Do this
Pick out each line in the entries below that contains the string "numericTimeSignature" and copy it. Treat uppercase and lowercase as different.

Extracted entries
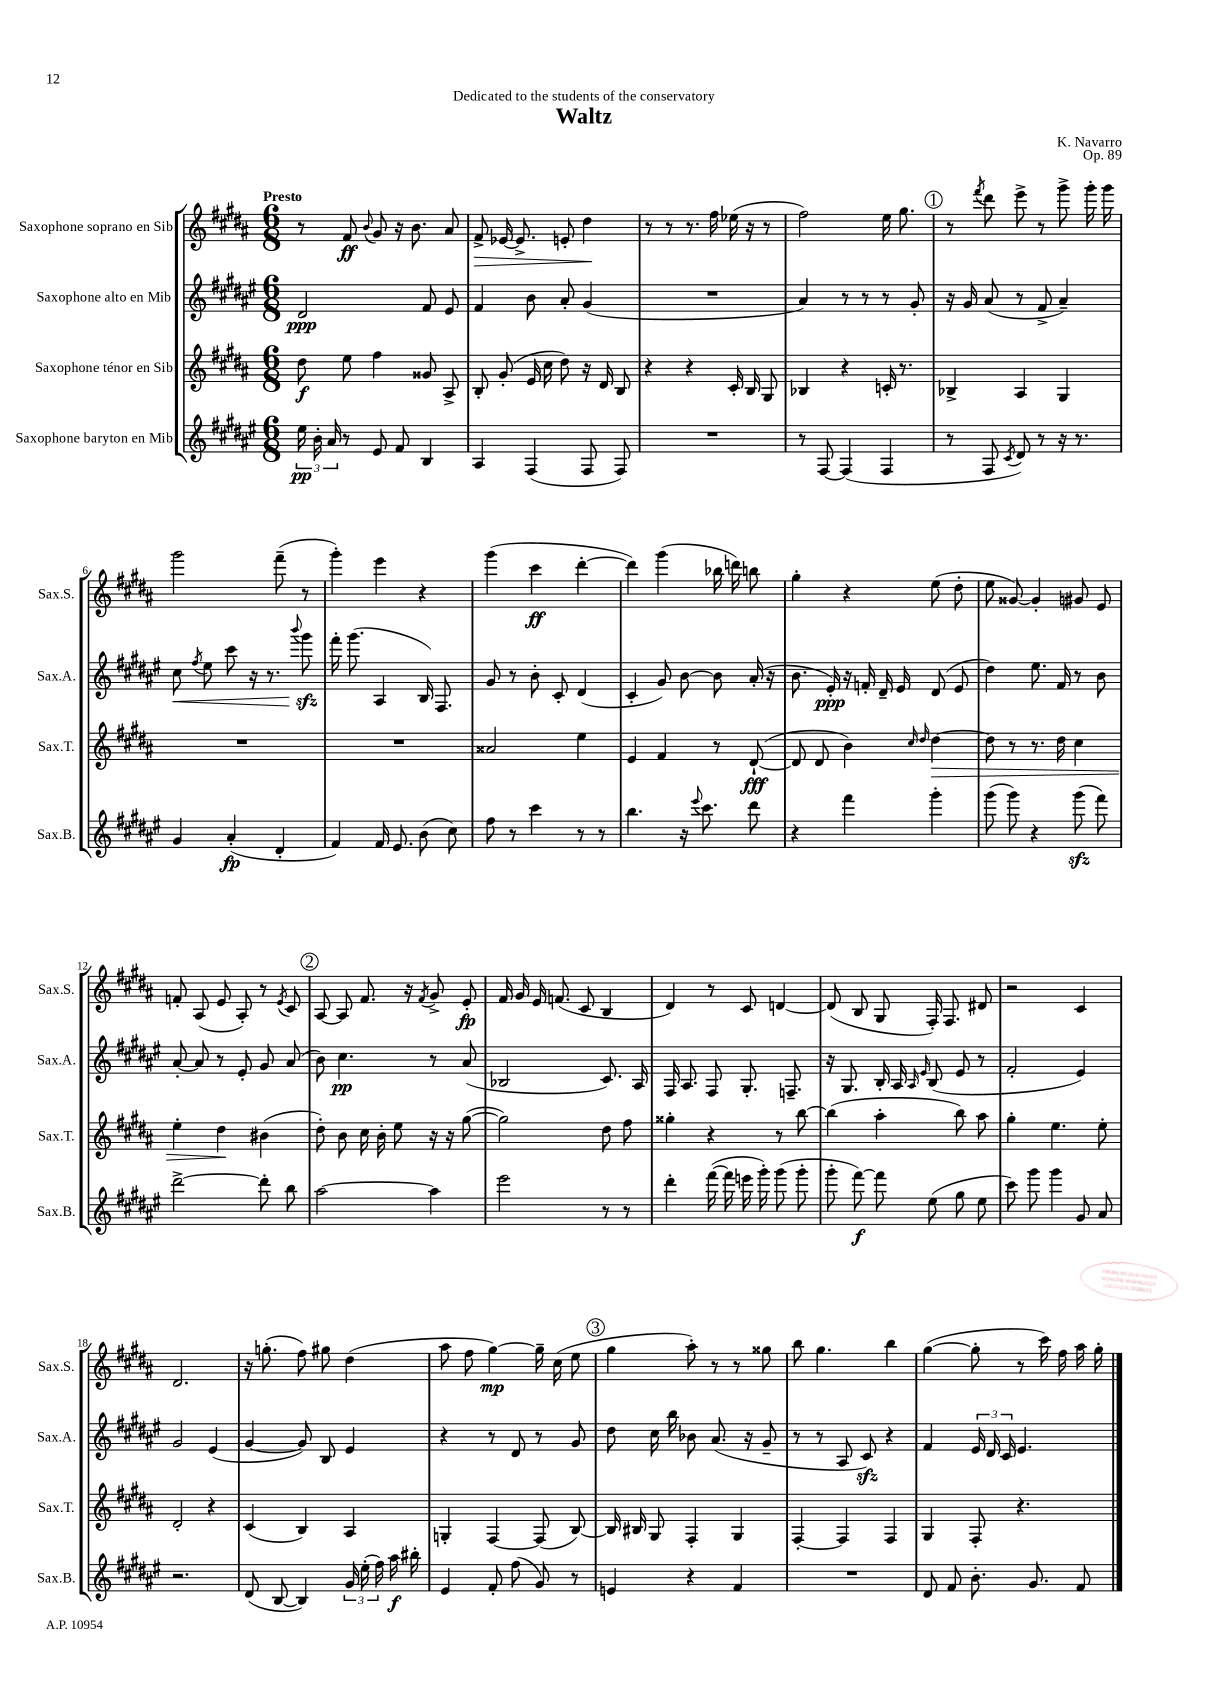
\header { title = "Waltz" composer = "K. Navarro" dedication = "Dedicated to the students of the conservatory" opus = "Op. 89" }
<<
\new StaffGroup <<
\new Staff = "s0" \with { instrumentName = "Saxophone soprano en Sib" shortInstrumentName = "Sax.S." } {
    \clef treble \key b \major \numericTimeSignature \time 6/8 \tempo "Presto"
    \autoBeamOff r8 fis'8\ff \appoggiatura { b'8 } gis'8 r16 b'8. ais'8 |
    fis'8->\> ees'16~ ees'8.-> e'8-. dis''4\! |
    r8 r8 r8. fis''16 ees''16( r16 r8 |
    fis''2) e''16 gis''8. |
    \mark \markup { \circle "1" } r8 \acciaccatura { fis'''8 } dis'''8 e'''8-> r8 gis'''8-> gis'''16-. gis'''16 |
    gis'''2 fis'''8--( r8 |
    gis'''4-.) e'''4 r4 |
    gis'''4( cis'''4\ff dis'''4~-. |
    dis'''4) gis'''4( bes''16 d'''16) b''8 |
    gis''4-. r4 e''8( dis''8-. |
    e''8 gisis'8~) gisis'4-. gis'8 e'8 |
    f'8-. ais8( e'8 ais8-.) r8 \acciaccatura { e'8 } cis'8 |
    \mark \markup { \circle "2" } ais8~ ais8 fis'8. r16 \acciaccatura { fis'8 } gis'8-> e'8-.\fp |
    fis'16 gis'16 e'16 f'8.( cis'8 b4 |
    dis'4) r8 cis'8 d'4~ |
    d'8( b8 gis8 fis16-.) fis8. dis'8 |
    r2 cis'4 |
    dis'2. |
    r16 g''8.-.( fis''8) gis''8 dis''4( |
    ais''8 fis''8 gis''4~\mp) gis''16-- cis''16( e''8 |
    \mark \markup { \circle "3" } gis''4 ais''8-.) r8 r8 gisis''8 |
    b''8 gis''4. b''4 |
    gis''4~( gis''8-. r8 cis'''16) fis''16 ais''16 gis''16-. \bar "|." |
}
\new Staff = "s1" \with { instrumentName = "Saxophone alto en Mib" shortInstrumentName = "Sax.A." } {
    \clef treble \key fis \major \numericTimeSignature \time 6/8
    \autoBeamOff dis'2\ppp fis'8 eis'8 |
    fis'4 b'8 ais'8-. gis'4( |
    R2. |
    ais'4) r8 r8 r8 gis'8-. |
    \mark \markup { \circle "1" } r16 gis'16 ais'8( r8 fis'8-> ais'4--) |
    cis''8\< \acciaccatura { fis''8 } eis''8 cis'''8 r16 r8. \appoggiatura { b'''8 } gis'''8\sfz\! |
    fis'''16-. gis'''8.( ais4 b16) fis8. |
    gis'8 r8 b'8-. cis'8-. dis'4( |
    cis'4-. gis'8) b'8~ b'8 ais'16-.( r16 |
    b'8. eis'16-.\ppp) r16 f'16-. dis'16-- eis'16 dis'8( eis'8 |
    dis''4) eis''8. fis'16 r8 b'8 |
    ais'8~-. ais'8 r8 eis'8-. gis'8 ais'8( |
    \mark \markup { \circle "2" } b'8) cis''4.\pp r8 ais'8( |
    bes2 cis'8.) ais16 |
    fis16 ais8. fis8 gis8.-. f8.-- |
    r16 gis8. b16-. ais16 \grace { ais16 eis'16 } b8( eis'8 r8 |
    fis'2-. eis'4) |
    gis'2 eis'4( |
    gis'4~ gis'8) b8 eis'4 |
    r4 r8 dis'8 r8 gis'8 |
    \mark \markup { \circle "3" } dis''8 cis''16 b''16 bes'8 ais'8.( r16 gis'8-- |
    r8 r8 ais8 cis'8\sfz) r4 |
    fis'4 \tuplet 3/2 { eis'16 dis'16 cis'16 } eis'4. \bar "|." |
}
\new Staff = "s2" \with { instrumentName = "Saxophone ténor en Sib" shortInstrumentName = "Sax.T." } {
    \clef treble \key b \major \numericTimeSignature \time 6/8
    \autoBeamOff dis''8\f e''8 fis''4 gisis'8 ais8-> |
    b8-. gis'8-.( e'16 cis''16 dis''8) r16 dis'16 b8 |
    r4 r4 cis'16-. b16 gis8 |
    bes4 r4 c'16-. r8. |
    \mark \markup { \circle "1" } bes4-> ais4 gis4 |
    R2. |
    R2. |
    aisis'2 e''4 |
    e'4 fis'4 r8 dis'8~-!\fff( |
    dis'8 dis'8 b'4) \grace { cis''16 dis''16 } dis''4~\> |
    dis''8 r8 r8. dis''16 cis''4 |
    e''4-. dis''4\! bis'4( |
    \mark \markup { \circle "2" } dis''8-.) b'8 cis''16 b'16-. e''8 r16 r16 gis''8~( |
    gis''2) dis''8 fis''8 |
    gisis''4-. r4 r8 b''8~ |
    b''4( ais''4-. b''8) ais''8 |
    gis''4-. e''4. e''8-. |
    dis'2-. r4 |
    cis'4( b4) ais4 |
    g4-. fis4~ fis8( b8~) |
    \mark \markup { \circle "3" } b16 bis16 gis8 fis4-. gis4 |
    fis4~-. fis4 fis4 |
    gis4 fis8-. r4. \bar "|." |
}
\new Staff = "s3" \with { instrumentName = "Saxophone baryton en Mib" shortInstrumentName = "Sax.B." } {
    \clef treble \key fis \major \numericTimeSignature \time 6/8
    \autoBeamOff \tuplet 3/2 { eis''16\pp b'16-. ais'16 } r8 eis'8 fis'8 b4 |
    ais4 fis4( fis8 fis8) |
    R2. |
    r8 fis8~ fis4( fis4 |
    \mark \markup { \circle "1" } r8 fis8 \acciaccatura { cis'8 } dis'8) r8 r16 r8. |
    gis'4 ais'4-.\fp( dis'4-. |
    fis'4) fis'16 eis'8. b'8( cis''8) |
    fis''8 r8 cis'''4 r8 r8 |
    b''4. r16 \appoggiatura { eis'''8 } cis'''8. dis'''8 |
    r4 fis'''4 gis'''4-. |
    gis'''8( gis'''8) r4 gis'''8\sfz( fis'''8) |
    dis'''2~-> dis'''8-. b''8 |
    \mark \markup { \circle "2" } ais''2~ ais''4 |
    eis'''2 r8 r8 |
    dis'''4-. fis'''16~( fis'''16 e'''16 gis'''16-.) gis'''8( gis'''8-. |
    gis'''8-. fis'''8~\f) fis'''8 eis''8( gis''8 eis''8 |
    cis'''8) gis'''8 gis'''4 gis'8 ais'8 |
    r2. |
    dis'8( b8~ b4) \tuplet 3/2 { gis'16 eis''16-.( fis''16) } ais''16\f bis''16-. |
    eis'4 fis'8-. fis''8( gis'8) r8 |
    \mark \markup { \circle "3" } e'4 r4 fis'4 |
    R2. |
    dis'8 fis'8 b'8.-. gis'8. fis'8 \bar "|." |
}
>>
>>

Response to this exercise
    \clef treble \key b \major \numericTimeSignature \time 6/8 \tempo "Presto"
    \clef treble \key fis \major \numericTimeSignature \time 6/8
    \clef treble \key b \major \numericTimeSignature \time 6/8
    \clef treble \key fis \major \numericTimeSignature \time 6/8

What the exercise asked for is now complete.